▶ [TASK PROMPT]:
Return all of the following entries as written, but without the images.

[RECORDED DATA Boundary: Start]

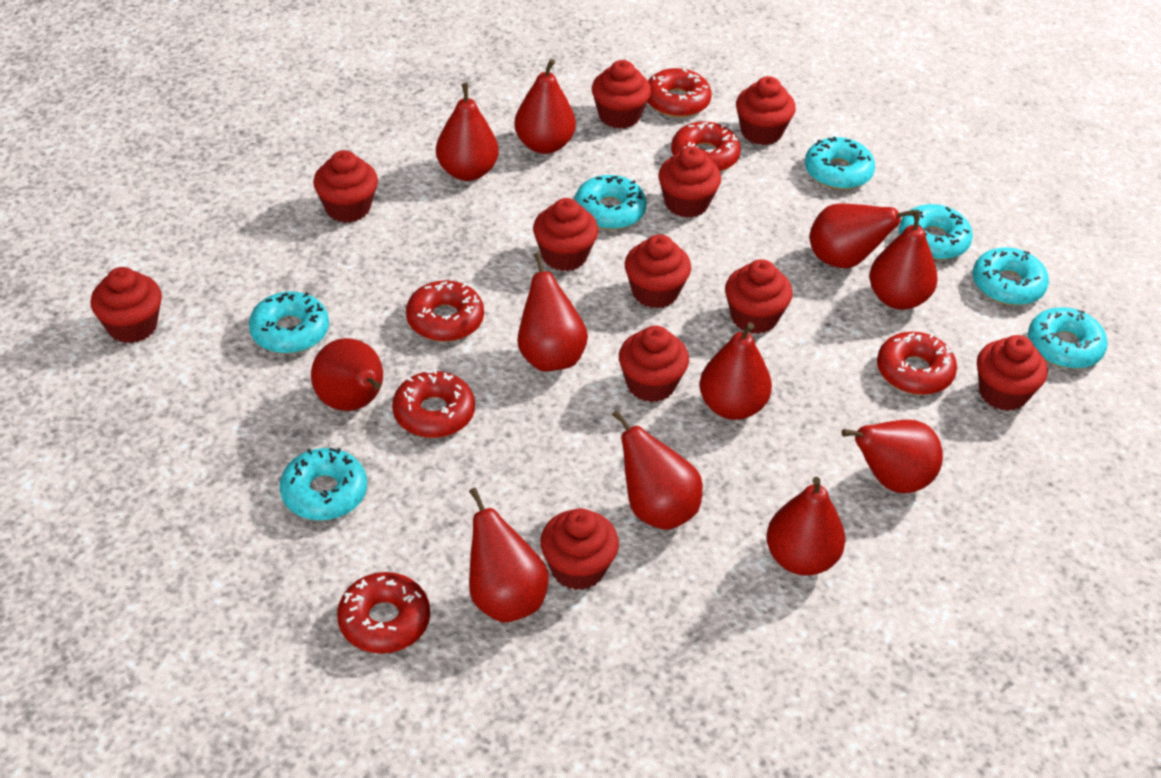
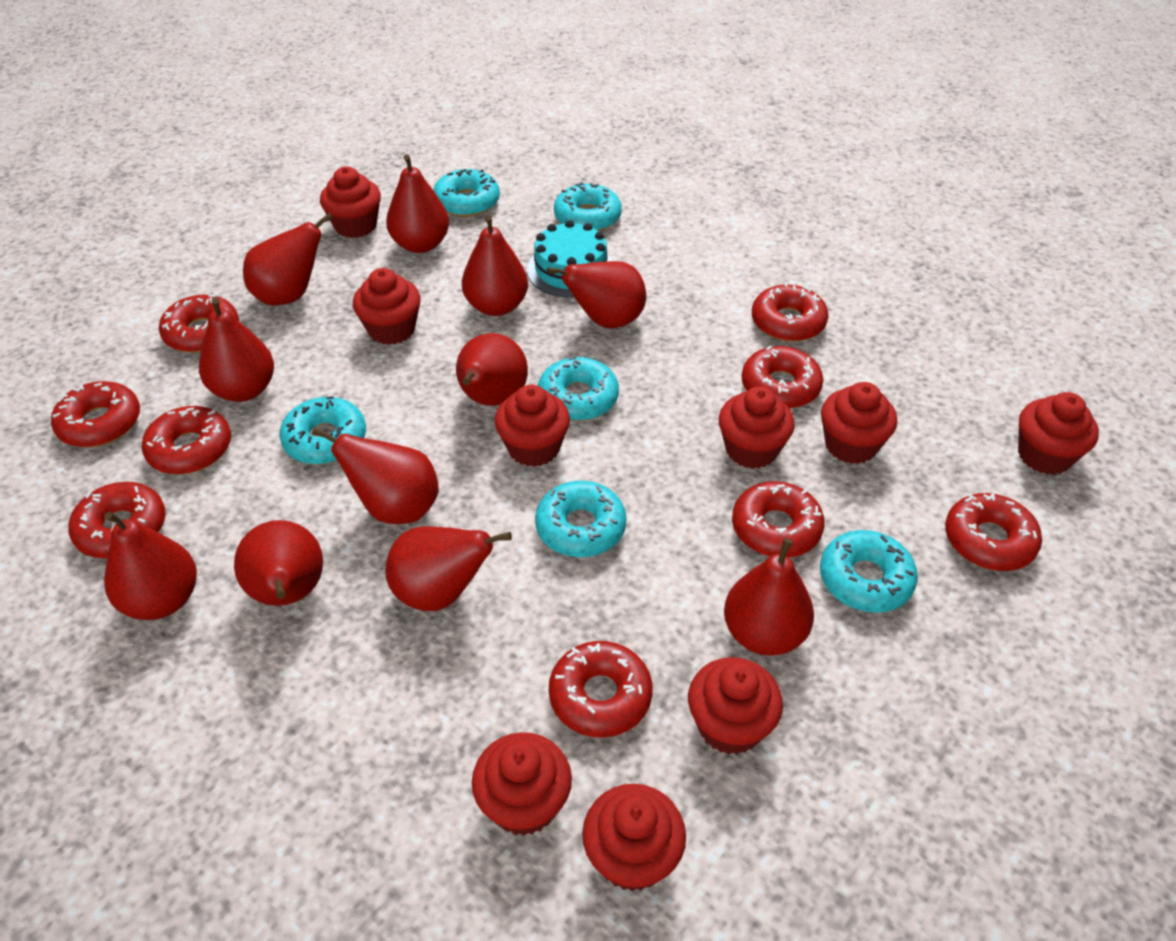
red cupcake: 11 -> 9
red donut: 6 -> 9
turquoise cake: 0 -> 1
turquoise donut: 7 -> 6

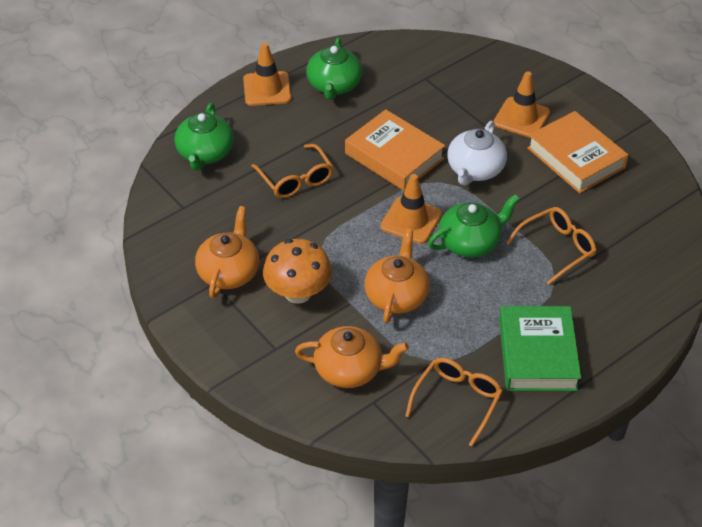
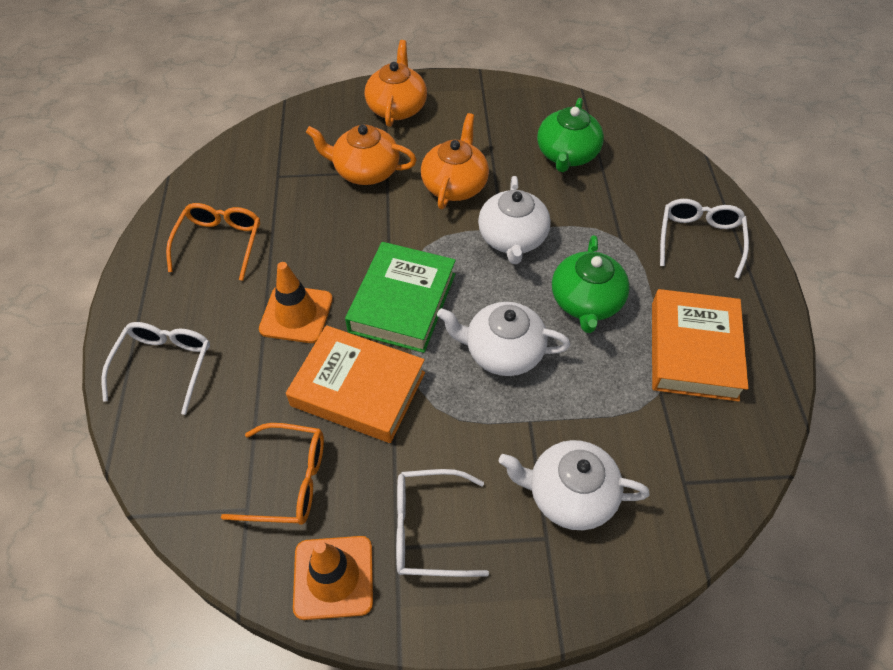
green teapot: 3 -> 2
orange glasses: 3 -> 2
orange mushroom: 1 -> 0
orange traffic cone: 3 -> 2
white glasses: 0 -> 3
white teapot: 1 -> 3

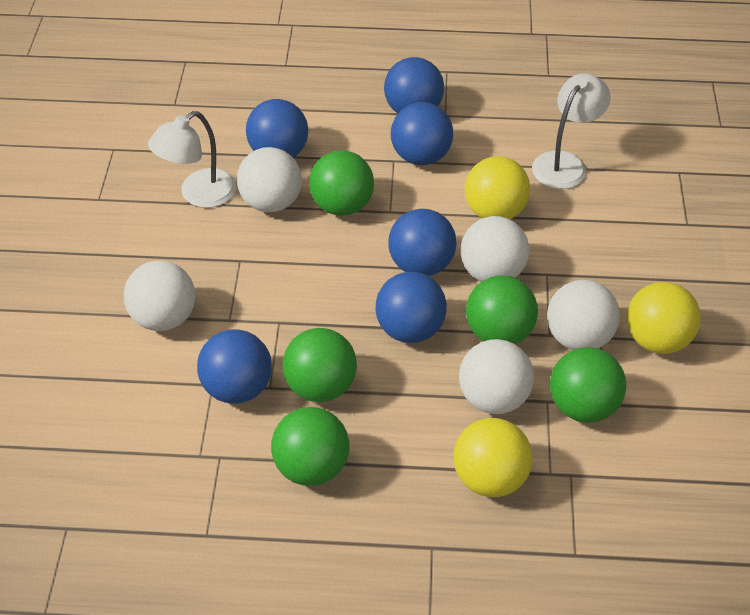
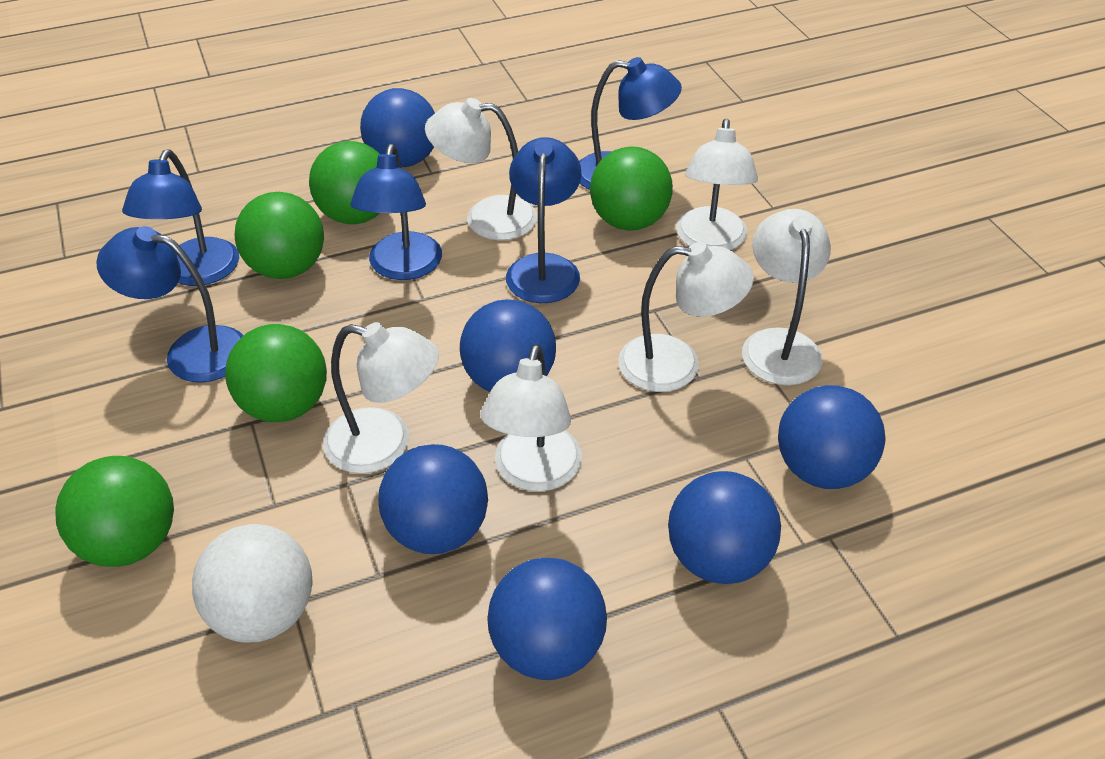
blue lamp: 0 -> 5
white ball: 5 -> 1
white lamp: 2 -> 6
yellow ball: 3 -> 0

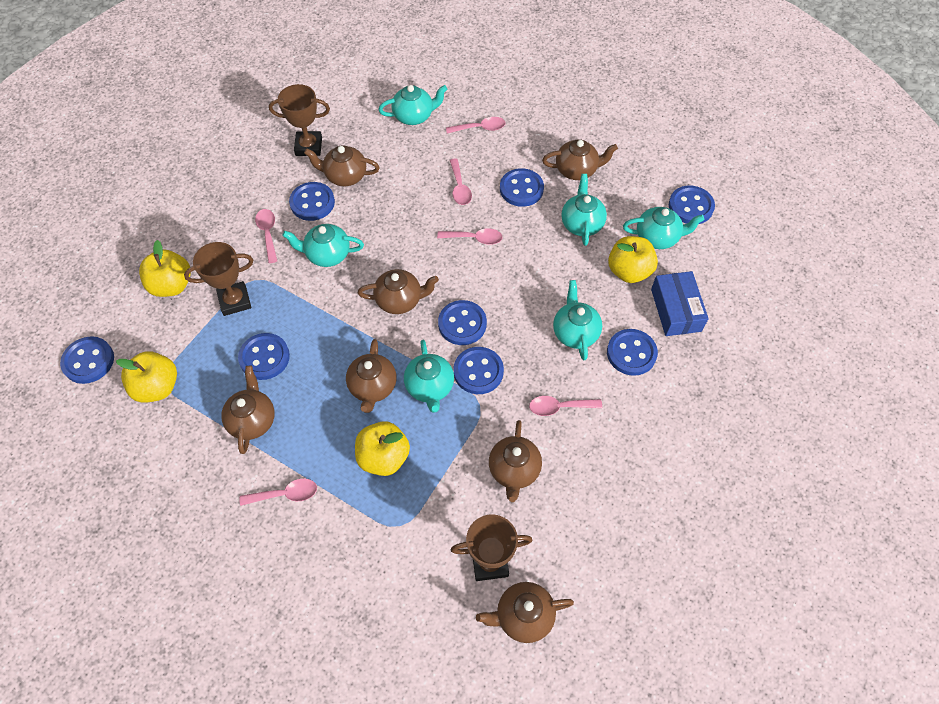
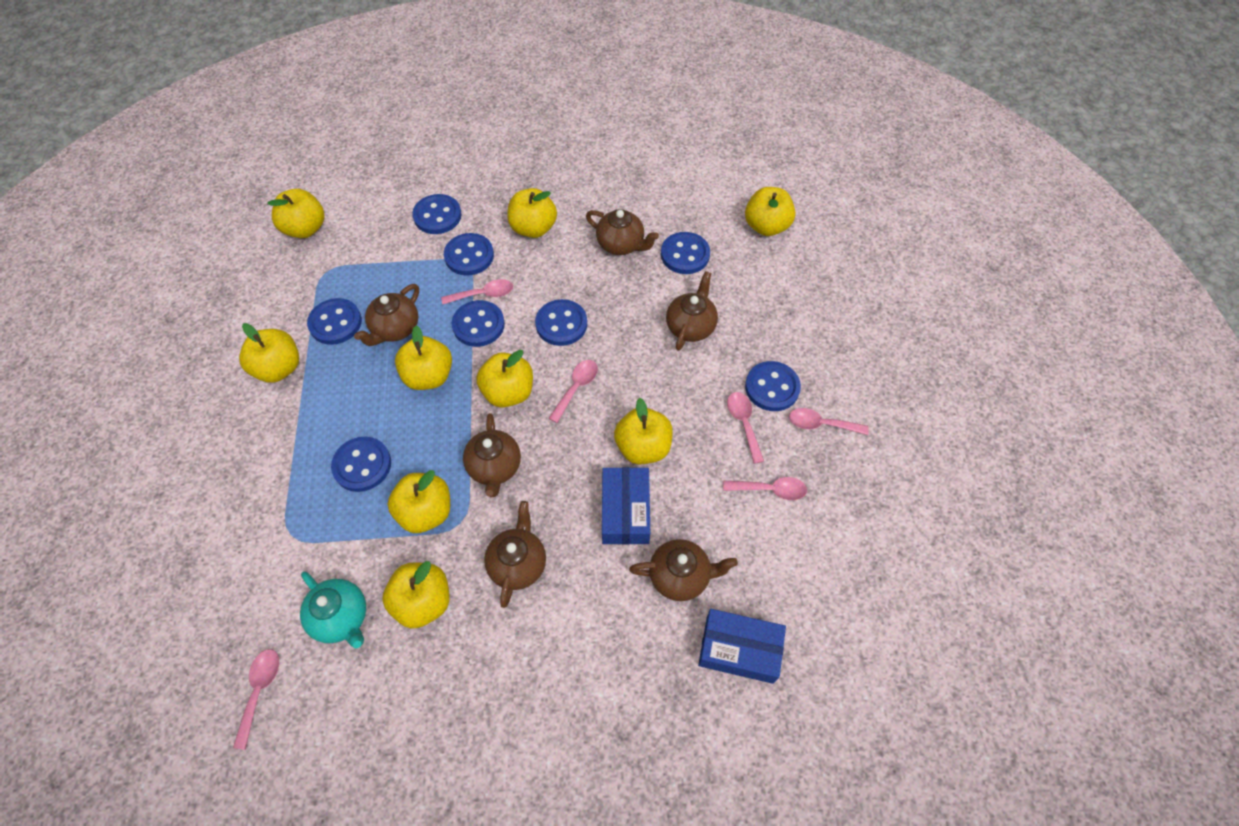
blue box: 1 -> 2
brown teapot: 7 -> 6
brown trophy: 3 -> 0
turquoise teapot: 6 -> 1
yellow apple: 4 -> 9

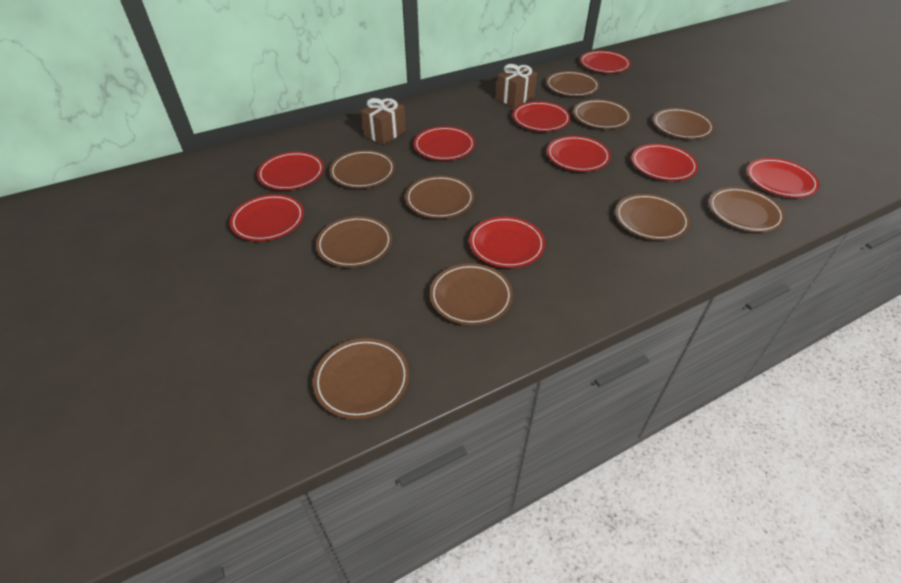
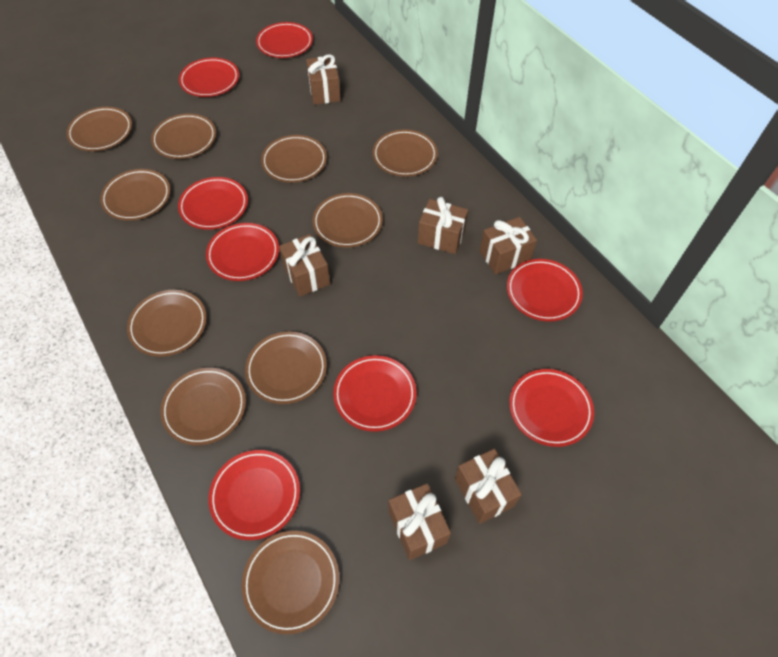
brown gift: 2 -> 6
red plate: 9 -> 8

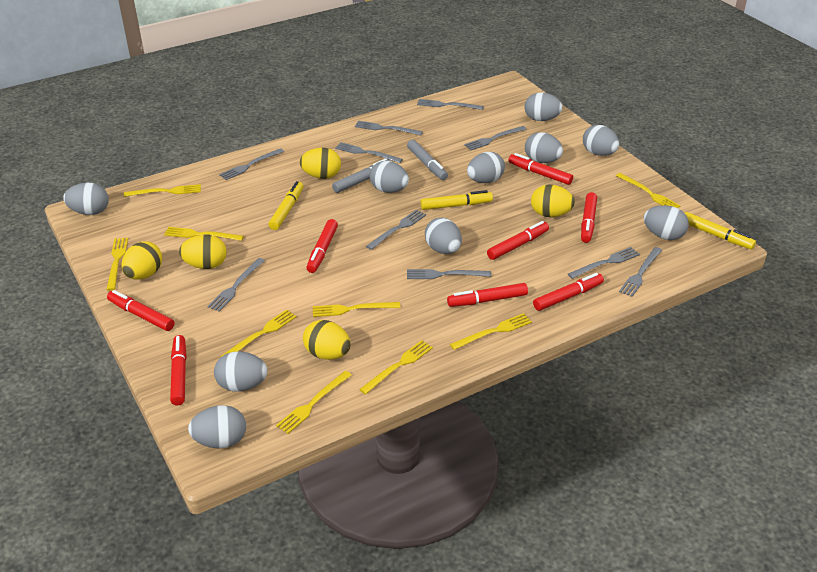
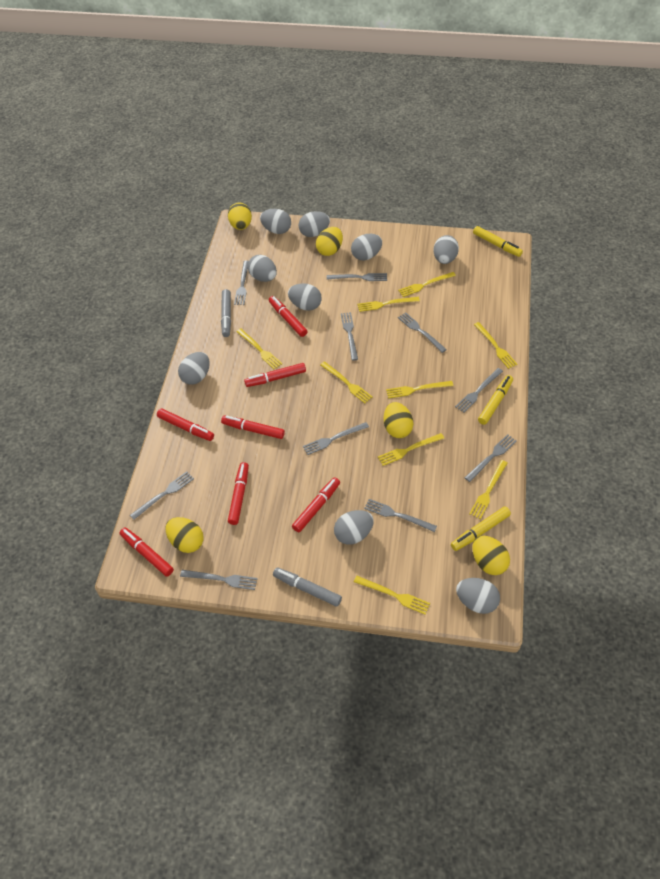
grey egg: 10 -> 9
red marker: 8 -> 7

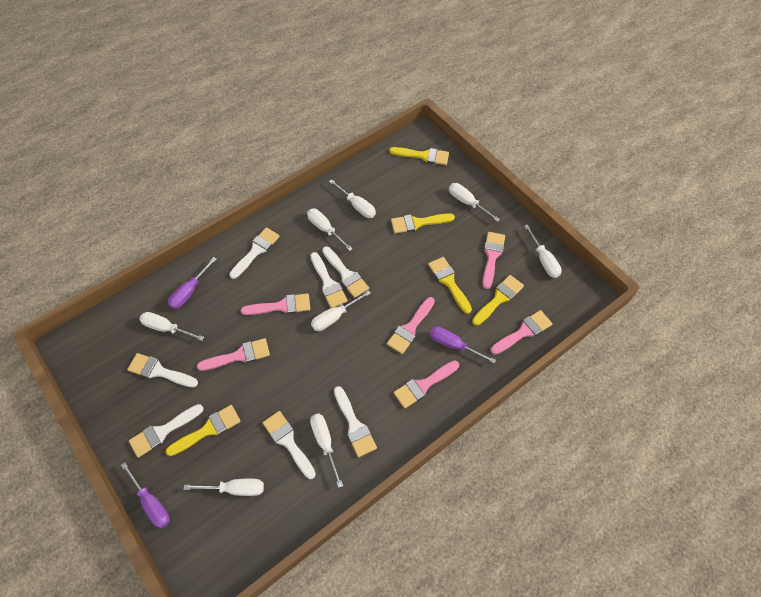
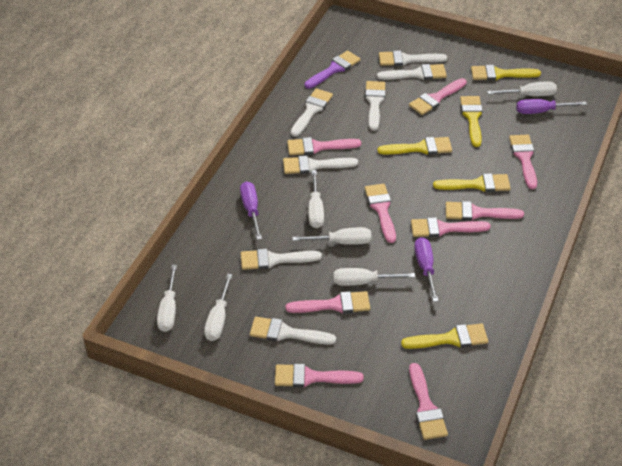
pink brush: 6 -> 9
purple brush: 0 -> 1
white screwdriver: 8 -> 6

[RECORDED DATA Boundary: End]

▶ [OUTPUT FOR THIS TASK]:
red cupcake: 11 -> 9
red donut: 6 -> 9
turquoise cake: 0 -> 1
turquoise donut: 7 -> 6

green teapot: 3 -> 2
orange glasses: 3 -> 2
orange mushroom: 1 -> 0
orange traffic cone: 3 -> 2
white glasses: 0 -> 3
white teapot: 1 -> 3

blue lamp: 0 -> 5
white ball: 5 -> 1
white lamp: 2 -> 6
yellow ball: 3 -> 0

blue box: 1 -> 2
brown teapot: 7 -> 6
brown trophy: 3 -> 0
turquoise teapot: 6 -> 1
yellow apple: 4 -> 9

brown gift: 2 -> 6
red plate: 9 -> 8

grey egg: 10 -> 9
red marker: 8 -> 7

pink brush: 6 -> 9
purple brush: 0 -> 1
white screwdriver: 8 -> 6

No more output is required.